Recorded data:
>>

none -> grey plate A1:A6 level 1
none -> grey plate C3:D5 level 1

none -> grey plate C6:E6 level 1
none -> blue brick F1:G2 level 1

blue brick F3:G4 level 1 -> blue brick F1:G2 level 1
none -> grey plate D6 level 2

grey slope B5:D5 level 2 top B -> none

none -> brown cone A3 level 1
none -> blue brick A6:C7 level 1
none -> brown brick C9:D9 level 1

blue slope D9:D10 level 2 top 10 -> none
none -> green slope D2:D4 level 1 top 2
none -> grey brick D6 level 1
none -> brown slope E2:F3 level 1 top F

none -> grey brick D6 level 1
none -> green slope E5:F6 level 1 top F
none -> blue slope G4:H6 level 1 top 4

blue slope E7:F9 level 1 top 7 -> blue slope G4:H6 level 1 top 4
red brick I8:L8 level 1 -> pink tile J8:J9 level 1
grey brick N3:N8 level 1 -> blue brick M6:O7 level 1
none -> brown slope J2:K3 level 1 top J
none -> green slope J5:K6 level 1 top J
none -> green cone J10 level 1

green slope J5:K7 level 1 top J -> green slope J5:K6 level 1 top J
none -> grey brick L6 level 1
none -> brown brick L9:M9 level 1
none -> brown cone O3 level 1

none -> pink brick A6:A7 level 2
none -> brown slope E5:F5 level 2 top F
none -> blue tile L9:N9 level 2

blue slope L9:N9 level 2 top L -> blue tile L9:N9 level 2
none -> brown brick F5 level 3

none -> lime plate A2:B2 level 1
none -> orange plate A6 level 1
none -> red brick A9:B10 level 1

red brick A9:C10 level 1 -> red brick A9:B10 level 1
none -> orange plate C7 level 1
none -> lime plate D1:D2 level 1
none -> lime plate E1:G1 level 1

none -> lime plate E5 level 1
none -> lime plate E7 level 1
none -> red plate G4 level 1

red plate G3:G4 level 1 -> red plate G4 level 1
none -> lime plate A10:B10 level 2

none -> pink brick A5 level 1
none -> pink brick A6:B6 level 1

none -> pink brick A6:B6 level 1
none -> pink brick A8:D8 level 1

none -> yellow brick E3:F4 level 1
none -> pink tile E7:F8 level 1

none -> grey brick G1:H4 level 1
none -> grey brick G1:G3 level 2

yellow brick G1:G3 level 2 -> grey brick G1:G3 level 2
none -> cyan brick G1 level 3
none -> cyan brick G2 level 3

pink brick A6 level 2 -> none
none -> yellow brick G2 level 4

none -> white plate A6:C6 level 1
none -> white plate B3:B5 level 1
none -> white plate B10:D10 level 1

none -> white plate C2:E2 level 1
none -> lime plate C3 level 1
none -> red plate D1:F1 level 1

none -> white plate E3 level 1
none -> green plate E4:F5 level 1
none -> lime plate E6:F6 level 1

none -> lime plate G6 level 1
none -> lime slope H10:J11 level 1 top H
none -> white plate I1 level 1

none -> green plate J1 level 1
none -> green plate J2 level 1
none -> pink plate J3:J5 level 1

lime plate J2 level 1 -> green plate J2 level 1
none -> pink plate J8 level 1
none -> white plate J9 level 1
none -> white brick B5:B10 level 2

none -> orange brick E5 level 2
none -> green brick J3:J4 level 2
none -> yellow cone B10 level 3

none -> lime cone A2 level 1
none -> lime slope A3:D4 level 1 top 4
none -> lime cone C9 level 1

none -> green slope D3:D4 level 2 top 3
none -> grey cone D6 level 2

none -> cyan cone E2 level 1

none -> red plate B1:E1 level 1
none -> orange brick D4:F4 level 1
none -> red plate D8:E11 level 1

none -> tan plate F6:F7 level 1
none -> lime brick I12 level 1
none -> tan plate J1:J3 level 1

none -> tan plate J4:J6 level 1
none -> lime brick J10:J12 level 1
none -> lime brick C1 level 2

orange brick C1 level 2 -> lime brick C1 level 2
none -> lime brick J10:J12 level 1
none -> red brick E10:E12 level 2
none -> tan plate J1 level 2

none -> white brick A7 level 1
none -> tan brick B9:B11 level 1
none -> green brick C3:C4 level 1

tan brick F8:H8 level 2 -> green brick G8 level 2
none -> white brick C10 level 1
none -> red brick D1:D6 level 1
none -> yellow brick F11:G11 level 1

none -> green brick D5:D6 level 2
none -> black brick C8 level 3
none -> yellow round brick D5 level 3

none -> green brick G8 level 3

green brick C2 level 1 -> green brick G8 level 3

<<

• The task
Where the data above reaches the line holding "none -> grey brick G1:G3 level 2", begin printing, and stop after the line holding "none -> white plate A6:C6 level 1". Each line must be reproduced exactly, with nothing else added.

• Your solution
none -> grey brick G1:G3 level 2

yellow brick G1:G3 level 2 -> grey brick G1:G3 level 2
none -> cyan brick G1 level 3
none -> cyan brick G2 level 3

pink brick A6 level 2 -> none
none -> yellow brick G2 level 4

none -> white plate A6:C6 level 1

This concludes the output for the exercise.